== RECORDS SHOWN

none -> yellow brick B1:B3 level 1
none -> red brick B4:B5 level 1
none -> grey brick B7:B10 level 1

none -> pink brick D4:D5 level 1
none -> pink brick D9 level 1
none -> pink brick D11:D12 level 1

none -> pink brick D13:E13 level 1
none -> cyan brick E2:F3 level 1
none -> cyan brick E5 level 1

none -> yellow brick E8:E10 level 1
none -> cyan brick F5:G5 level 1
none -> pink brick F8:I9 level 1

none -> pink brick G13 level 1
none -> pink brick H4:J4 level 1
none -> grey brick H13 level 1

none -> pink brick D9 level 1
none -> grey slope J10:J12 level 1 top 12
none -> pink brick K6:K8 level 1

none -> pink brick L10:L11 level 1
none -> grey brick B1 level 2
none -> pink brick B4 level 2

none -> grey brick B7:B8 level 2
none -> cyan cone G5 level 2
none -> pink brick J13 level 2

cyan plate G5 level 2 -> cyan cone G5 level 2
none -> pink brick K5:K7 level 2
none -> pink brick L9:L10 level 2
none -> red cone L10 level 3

====
== RECORDS SHOWN

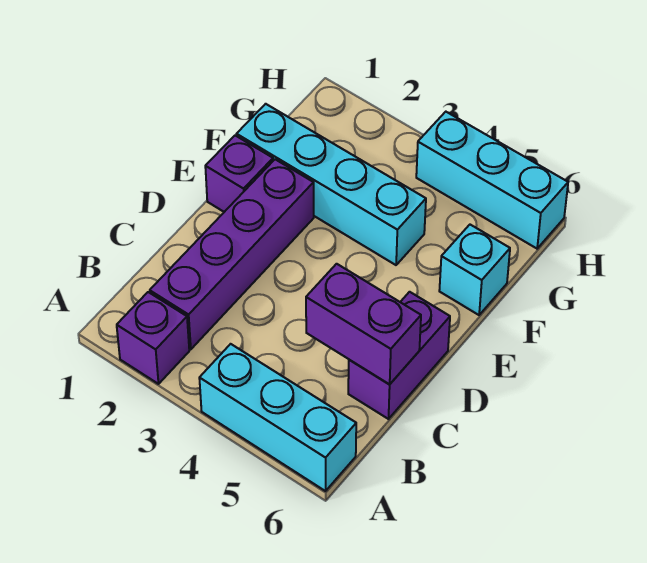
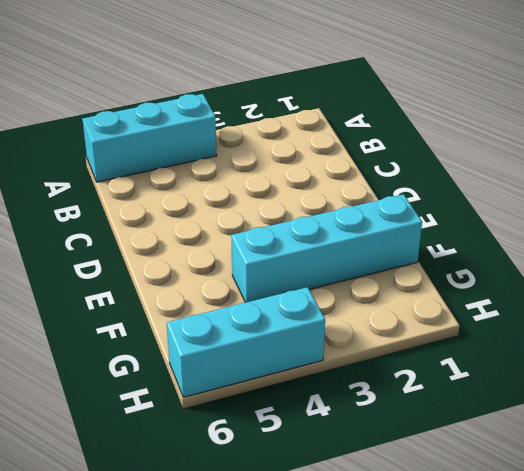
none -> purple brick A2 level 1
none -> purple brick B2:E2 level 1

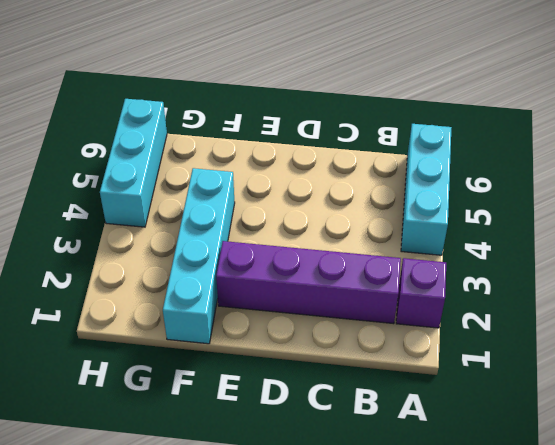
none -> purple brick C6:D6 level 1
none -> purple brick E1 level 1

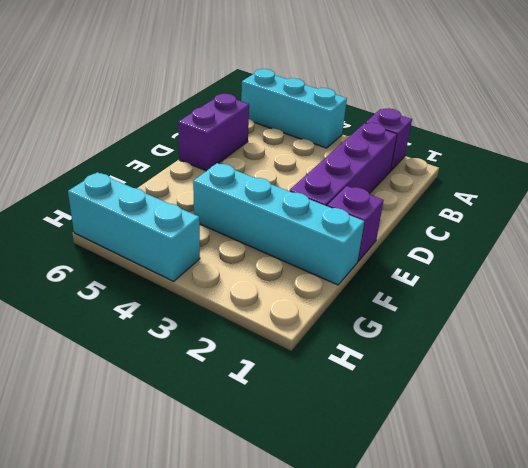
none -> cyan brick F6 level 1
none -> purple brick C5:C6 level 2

====
== RECORDS SHOWN

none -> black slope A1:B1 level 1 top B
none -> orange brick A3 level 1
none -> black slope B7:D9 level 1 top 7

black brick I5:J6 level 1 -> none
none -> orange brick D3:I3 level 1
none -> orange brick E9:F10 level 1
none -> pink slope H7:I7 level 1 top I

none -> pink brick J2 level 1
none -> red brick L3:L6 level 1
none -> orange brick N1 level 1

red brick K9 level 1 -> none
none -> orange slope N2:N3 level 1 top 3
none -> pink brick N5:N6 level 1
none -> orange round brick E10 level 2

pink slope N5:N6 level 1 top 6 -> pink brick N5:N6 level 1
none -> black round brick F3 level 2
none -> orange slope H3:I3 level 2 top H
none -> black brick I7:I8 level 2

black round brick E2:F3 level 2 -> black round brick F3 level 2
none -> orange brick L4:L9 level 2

====

▶ _EXERCISE AIM_: The entries above hold the needed span. Transcribe exactly the lines from the one with "none -> pink brick K5:K7 level 2" to the one with "none -> red cone L10 level 3", both included.

▶ _TASK OUTPUT_:
none -> pink brick K5:K7 level 2
none -> pink brick L9:L10 level 2
none -> red cone L10 level 3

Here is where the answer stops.